MATERIAL:
————————
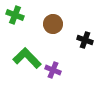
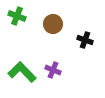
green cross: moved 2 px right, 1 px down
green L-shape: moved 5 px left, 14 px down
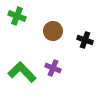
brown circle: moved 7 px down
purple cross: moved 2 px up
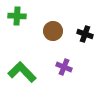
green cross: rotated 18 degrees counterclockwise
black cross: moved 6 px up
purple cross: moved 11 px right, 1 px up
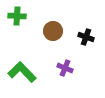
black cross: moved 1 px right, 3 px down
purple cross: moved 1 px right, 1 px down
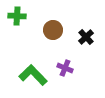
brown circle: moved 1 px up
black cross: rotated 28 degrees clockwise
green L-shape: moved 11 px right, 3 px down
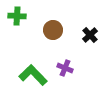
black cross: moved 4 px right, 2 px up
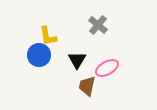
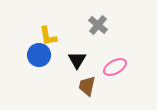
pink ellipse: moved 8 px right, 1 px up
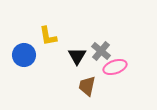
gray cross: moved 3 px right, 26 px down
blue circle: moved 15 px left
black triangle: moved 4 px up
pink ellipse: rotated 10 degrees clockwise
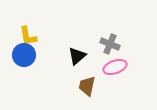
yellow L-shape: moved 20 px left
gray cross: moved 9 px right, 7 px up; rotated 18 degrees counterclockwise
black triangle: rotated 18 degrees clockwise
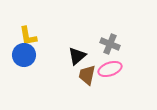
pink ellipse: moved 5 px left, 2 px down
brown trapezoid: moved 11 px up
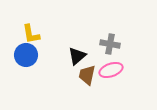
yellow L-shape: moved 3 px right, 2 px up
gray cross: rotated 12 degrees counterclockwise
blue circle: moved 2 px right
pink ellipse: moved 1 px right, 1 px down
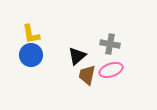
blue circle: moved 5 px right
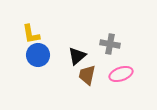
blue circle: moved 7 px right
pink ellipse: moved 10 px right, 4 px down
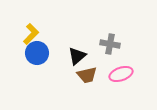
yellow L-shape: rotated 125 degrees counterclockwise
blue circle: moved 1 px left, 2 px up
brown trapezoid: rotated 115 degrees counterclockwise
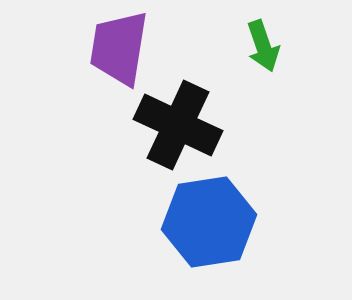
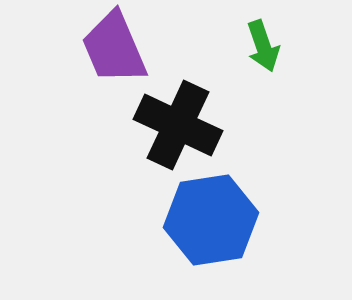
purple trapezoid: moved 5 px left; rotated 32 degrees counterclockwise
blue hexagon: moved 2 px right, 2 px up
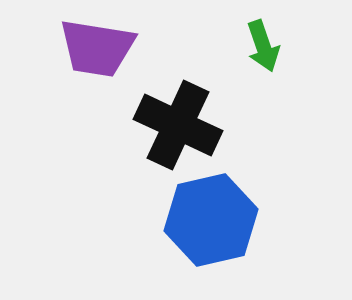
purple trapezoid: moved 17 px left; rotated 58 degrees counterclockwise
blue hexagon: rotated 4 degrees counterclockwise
————————
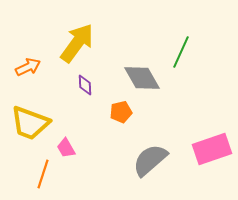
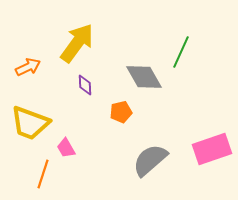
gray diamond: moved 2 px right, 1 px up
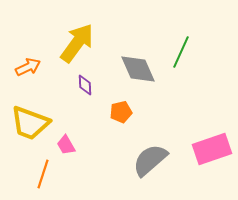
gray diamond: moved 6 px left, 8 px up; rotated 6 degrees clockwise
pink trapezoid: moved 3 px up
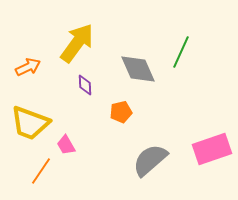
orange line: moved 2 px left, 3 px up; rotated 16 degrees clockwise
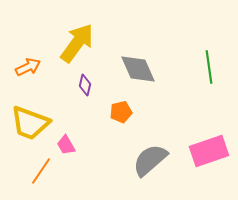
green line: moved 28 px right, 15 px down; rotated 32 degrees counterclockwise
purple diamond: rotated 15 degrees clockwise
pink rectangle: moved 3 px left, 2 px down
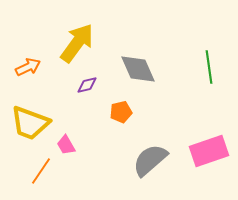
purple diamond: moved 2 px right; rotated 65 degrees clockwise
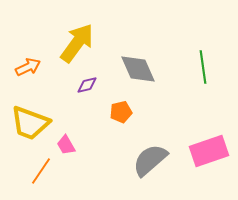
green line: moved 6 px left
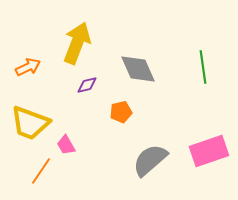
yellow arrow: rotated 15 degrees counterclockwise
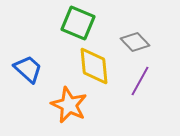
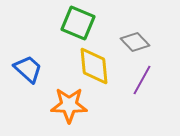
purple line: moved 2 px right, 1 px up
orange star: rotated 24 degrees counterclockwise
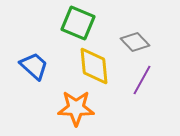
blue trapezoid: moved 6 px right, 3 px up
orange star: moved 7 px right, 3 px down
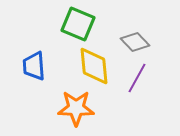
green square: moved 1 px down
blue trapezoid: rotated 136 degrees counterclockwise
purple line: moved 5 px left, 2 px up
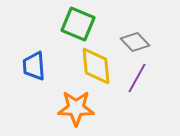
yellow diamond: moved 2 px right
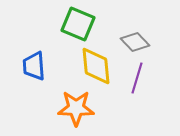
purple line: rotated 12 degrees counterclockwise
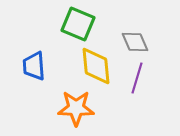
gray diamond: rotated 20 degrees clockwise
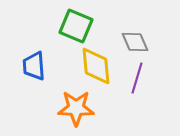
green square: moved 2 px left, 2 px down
————————
Copy out the items starting at the line containing "blue trapezoid: moved 6 px right, 3 px up" and continuing through the line containing "green square: moved 2 px left, 2 px down", both included, and leave the pictures out of your copy.

RESULT FOR THIS TASK:
blue trapezoid: moved 6 px right, 3 px up
orange star: moved 7 px right, 3 px down
green square: moved 1 px down
blue trapezoid: rotated 136 degrees counterclockwise
purple line: moved 5 px left, 2 px up
yellow diamond: moved 2 px right
purple line: rotated 12 degrees counterclockwise
gray diamond: rotated 20 degrees clockwise
green square: moved 2 px left, 2 px down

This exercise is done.